AIM OF THE EXERCISE:
Keep to one stretch of the data below, the lines from the one with "removed,adding machine in" up to and including the one with "added,,,pawn in crimson,<574", and return that stretch exactly.

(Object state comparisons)
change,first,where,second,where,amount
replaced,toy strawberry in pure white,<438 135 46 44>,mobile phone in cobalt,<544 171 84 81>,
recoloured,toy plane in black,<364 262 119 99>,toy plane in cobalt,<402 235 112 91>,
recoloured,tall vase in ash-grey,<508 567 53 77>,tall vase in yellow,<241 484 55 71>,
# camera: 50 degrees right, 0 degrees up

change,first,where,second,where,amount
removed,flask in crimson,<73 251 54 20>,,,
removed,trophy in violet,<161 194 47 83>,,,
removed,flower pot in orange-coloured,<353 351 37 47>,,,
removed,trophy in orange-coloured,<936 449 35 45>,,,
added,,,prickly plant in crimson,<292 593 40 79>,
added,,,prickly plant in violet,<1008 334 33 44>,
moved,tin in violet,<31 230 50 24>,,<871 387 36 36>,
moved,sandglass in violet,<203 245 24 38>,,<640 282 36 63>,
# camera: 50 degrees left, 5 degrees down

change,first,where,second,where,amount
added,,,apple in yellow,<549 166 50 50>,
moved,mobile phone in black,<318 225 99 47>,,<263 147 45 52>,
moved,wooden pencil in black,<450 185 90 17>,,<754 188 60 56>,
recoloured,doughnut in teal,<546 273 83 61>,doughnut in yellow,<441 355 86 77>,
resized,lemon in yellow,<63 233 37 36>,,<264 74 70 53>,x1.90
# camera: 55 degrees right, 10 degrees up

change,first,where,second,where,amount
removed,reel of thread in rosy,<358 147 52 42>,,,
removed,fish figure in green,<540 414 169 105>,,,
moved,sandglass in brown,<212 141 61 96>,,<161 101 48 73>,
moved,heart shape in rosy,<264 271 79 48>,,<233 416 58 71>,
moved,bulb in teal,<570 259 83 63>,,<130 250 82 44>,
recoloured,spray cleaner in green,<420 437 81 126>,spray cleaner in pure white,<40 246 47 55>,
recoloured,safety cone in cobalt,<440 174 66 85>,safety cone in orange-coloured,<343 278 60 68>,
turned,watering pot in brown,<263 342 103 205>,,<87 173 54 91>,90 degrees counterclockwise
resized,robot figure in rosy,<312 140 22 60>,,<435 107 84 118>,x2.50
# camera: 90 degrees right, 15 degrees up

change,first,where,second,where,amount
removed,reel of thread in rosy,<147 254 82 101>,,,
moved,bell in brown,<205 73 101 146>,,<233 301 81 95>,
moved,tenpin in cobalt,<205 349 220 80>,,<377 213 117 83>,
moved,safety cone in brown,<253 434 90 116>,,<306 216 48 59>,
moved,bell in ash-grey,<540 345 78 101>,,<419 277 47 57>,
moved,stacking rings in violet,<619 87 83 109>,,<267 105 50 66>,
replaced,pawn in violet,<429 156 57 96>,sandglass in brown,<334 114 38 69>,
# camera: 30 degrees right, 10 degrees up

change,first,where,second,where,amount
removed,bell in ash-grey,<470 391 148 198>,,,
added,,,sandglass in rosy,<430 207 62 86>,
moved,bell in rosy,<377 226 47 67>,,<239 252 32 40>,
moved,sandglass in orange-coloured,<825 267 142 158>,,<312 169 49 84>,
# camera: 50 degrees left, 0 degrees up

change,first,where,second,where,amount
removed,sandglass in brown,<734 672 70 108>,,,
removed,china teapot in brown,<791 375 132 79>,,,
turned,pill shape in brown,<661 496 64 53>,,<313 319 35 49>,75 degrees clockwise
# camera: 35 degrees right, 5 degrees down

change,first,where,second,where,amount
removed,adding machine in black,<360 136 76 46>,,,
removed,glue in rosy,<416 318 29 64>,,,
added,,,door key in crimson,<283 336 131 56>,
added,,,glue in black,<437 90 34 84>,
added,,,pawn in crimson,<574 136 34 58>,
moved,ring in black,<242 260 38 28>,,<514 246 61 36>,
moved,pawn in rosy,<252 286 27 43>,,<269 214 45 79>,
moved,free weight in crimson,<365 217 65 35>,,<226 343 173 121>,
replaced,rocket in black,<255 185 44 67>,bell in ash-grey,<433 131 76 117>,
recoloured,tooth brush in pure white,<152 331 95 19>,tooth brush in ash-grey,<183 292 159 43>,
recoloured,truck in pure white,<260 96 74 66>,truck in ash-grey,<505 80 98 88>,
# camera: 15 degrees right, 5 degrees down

SOLUTION:
removed,adding machine in black,<360 136 76 46>,,,
removed,glue in rosy,<416 318 29 64>,,,
added,,,door key in crimson,<283 336 131 56>,
added,,,glue in black,<437 90 34 84>,
added,,,pawn in crimson,<574 136 34 58>,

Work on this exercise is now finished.